▼

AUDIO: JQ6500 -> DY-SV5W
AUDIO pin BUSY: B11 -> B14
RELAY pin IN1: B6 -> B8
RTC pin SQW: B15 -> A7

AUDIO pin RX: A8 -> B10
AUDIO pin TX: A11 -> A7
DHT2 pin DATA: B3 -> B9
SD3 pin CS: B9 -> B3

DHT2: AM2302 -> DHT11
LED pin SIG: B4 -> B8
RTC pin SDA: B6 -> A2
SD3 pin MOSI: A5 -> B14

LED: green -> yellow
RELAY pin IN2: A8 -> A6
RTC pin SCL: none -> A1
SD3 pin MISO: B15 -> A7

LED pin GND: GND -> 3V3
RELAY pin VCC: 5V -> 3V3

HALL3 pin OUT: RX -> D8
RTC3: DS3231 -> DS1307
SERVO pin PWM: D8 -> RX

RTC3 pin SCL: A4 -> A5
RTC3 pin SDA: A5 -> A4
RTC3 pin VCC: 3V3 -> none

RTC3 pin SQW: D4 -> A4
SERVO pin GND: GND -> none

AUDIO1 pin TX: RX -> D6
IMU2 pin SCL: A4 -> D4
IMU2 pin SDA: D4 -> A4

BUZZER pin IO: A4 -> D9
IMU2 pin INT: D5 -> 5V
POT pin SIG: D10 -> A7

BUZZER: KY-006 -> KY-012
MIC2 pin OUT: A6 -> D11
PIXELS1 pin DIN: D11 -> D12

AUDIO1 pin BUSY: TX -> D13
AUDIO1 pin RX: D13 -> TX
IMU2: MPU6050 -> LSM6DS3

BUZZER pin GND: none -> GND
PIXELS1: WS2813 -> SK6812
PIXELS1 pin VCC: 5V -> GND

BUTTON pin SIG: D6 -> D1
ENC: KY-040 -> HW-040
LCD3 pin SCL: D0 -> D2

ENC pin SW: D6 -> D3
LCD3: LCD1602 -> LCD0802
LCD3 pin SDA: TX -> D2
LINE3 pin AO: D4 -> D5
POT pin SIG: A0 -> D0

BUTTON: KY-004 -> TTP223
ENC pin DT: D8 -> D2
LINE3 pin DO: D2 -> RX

▲

Aim of the task — Show, from the entries above, every line that includes the string "BUZZER".

Solution for this task —
BUZZER pin IO: A4 -> D9
BUZZER: KY-006 -> KY-012
BUZZER pin GND: none -> GND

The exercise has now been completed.